----- RECORDS FOR THE TASK
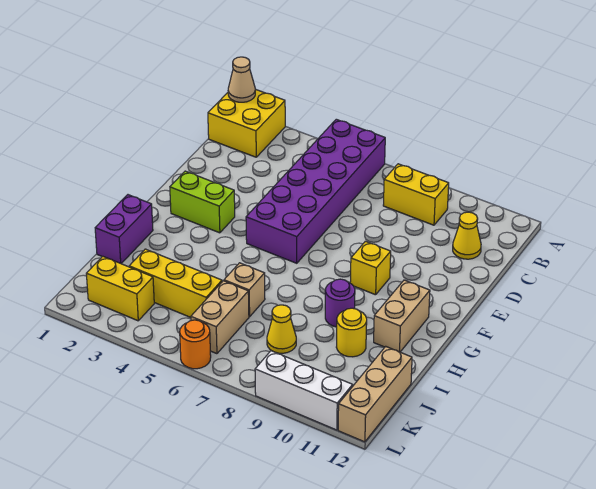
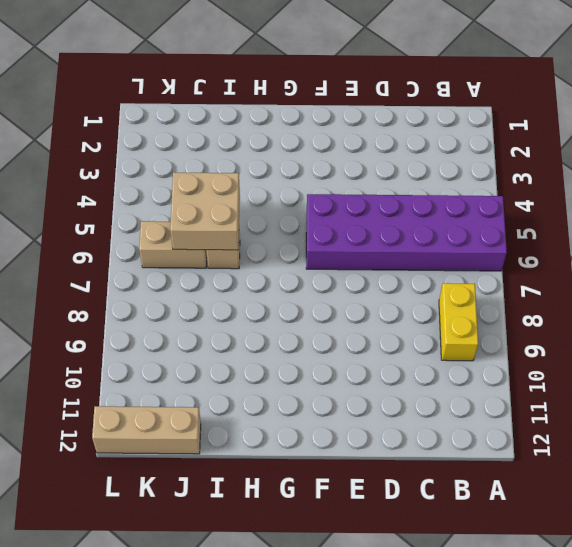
tan brick I5:J6 level 2 -> none
none -> yellow brick A1:B2 level 1
none -> yellow cone C11 level 1
none -> lime brick F2:F3 level 1

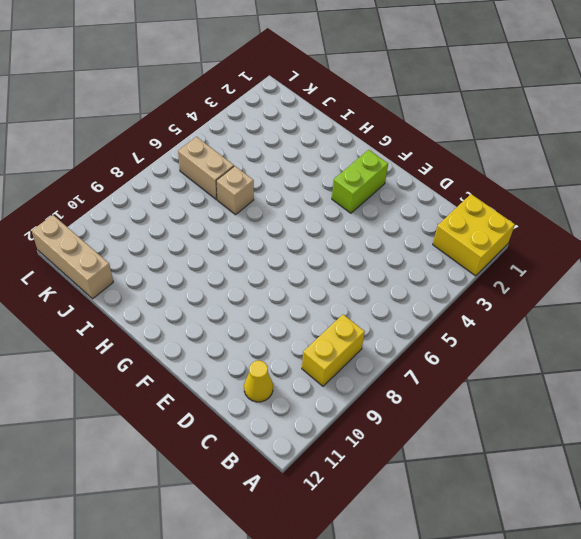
none -> purple brick A5:F6 level 1
none -> yellow brick F9 level 1
none -> tan brick G11:H11 level 1

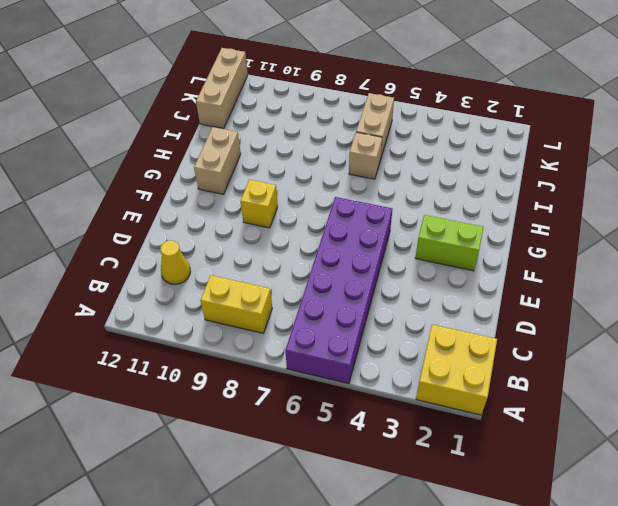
none -> purple brick H1:I1 level 1
none -> purple round brick H9 level 1
none -> yellow round brick I10 level 1

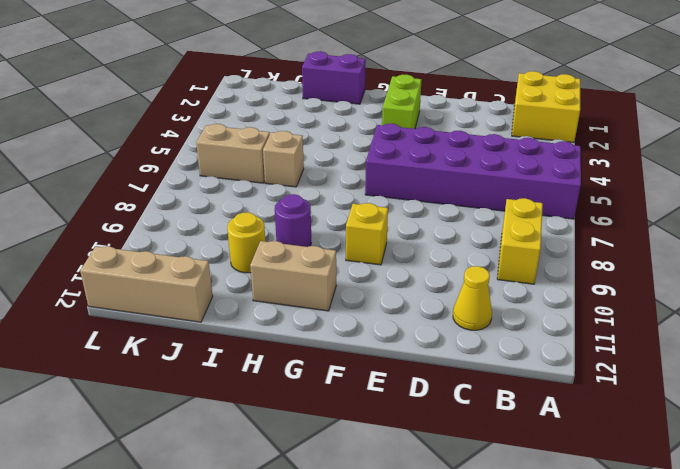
none -> yellow brick J3:J5 level 1
none -> yellow cone J8 level 1
none -> yellow brick K2:K3 level 1

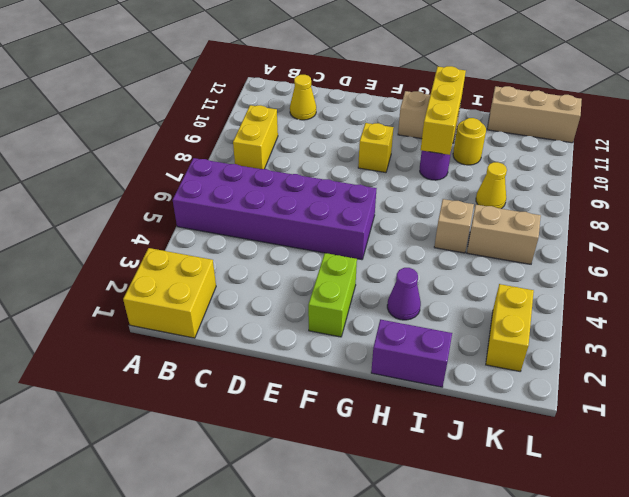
purple cone H3 level 1 -> none
yellow brick H9:H11 level 2 -> yellow brick J3:J5 level 1
none -> orange round brick L6 level 1
none -> white brick L9:L11 level 1
none -> tan cone A1 level 2

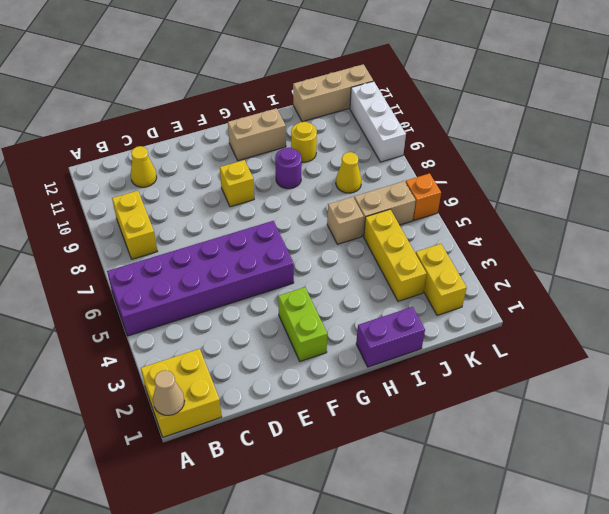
orange brick L6 level 1 -> orange round brick L6 level 1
----------
■ WORK REQUIRED:
All lines of the material that contain the word "cone" should be listed.

■ SOLUTION BELOW:
none -> yellow cone C11 level 1
none -> yellow cone J8 level 1
purple cone H3 level 1 -> none
none -> tan cone A1 level 2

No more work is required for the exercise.